(Saved entries)

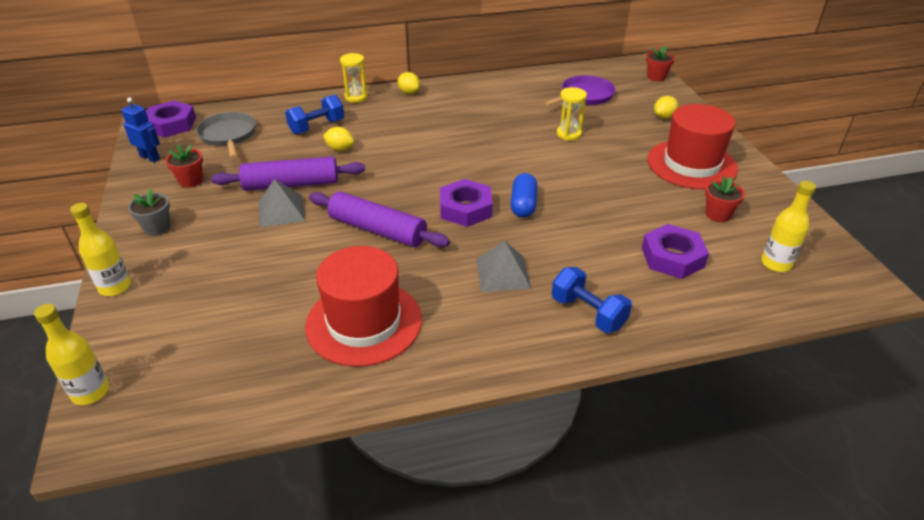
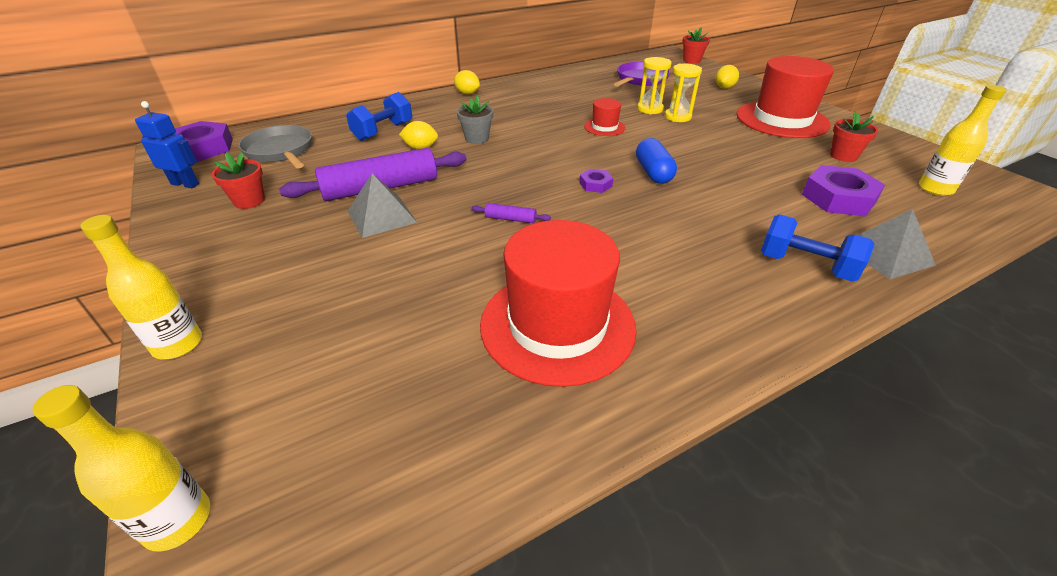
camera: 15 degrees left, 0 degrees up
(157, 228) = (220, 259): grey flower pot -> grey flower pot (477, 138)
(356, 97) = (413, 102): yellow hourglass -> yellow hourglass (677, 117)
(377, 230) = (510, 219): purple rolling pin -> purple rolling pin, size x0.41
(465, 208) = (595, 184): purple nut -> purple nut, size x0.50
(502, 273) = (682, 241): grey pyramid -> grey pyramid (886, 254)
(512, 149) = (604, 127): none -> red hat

* * *

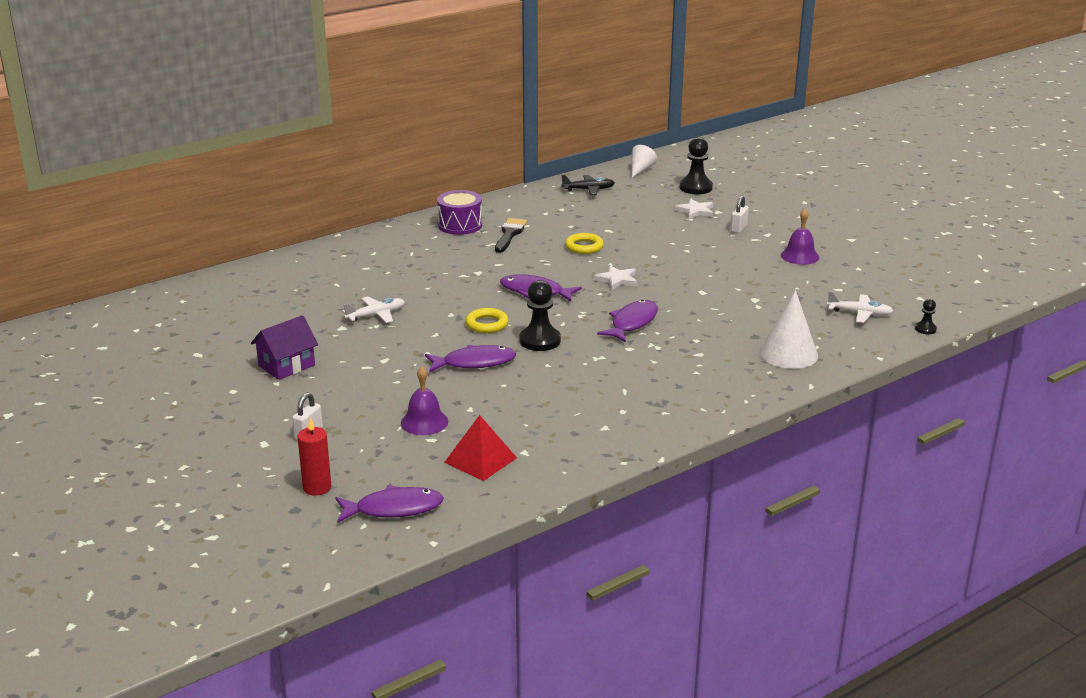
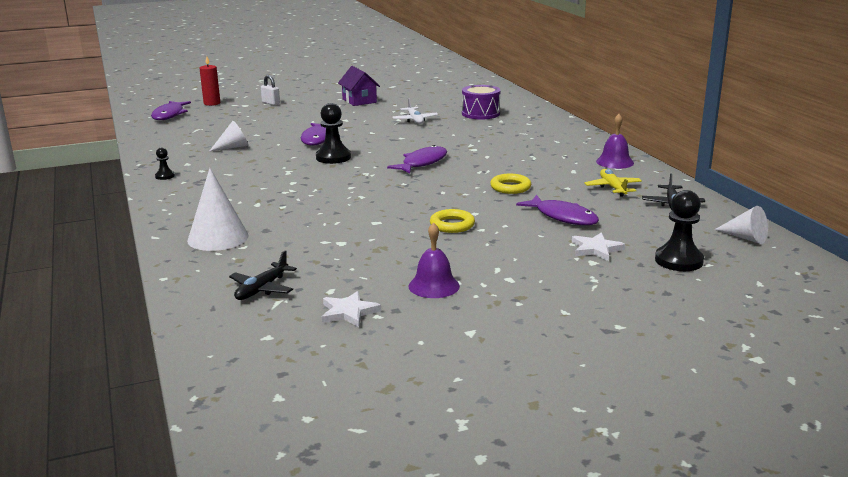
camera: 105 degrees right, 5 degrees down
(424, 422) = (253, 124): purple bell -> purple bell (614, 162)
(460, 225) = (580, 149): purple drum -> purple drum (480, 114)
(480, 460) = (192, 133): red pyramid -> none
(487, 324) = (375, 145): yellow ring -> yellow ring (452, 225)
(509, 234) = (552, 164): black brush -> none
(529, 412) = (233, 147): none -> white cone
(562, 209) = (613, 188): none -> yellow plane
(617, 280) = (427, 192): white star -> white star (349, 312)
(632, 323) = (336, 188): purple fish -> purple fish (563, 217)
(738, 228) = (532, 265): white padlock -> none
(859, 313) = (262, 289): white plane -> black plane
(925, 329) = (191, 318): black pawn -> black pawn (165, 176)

==

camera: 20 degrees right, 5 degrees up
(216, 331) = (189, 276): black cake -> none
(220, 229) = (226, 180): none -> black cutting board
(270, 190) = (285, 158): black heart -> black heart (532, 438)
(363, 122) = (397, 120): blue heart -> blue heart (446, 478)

To do: When the line with "camera: 15 degrees left, 0 degrees up" is reached in the data above, begin copying, and stop after the line with "(465, 208) = (595, 184): purple"; copy each line exactly, both ends included.

Answer for this exercise:
camera: 15 degrees left, 0 degrees up
(157, 228) = (220, 259): grey flower pot -> grey flower pot (477, 138)
(356, 97) = (413, 102): yellow hourglass -> yellow hourglass (677, 117)
(377, 230) = (510, 219): purple rolling pin -> purple rolling pin, size x0.41
(465, 208) = (595, 184): purple nut -> purple nut, size x0.50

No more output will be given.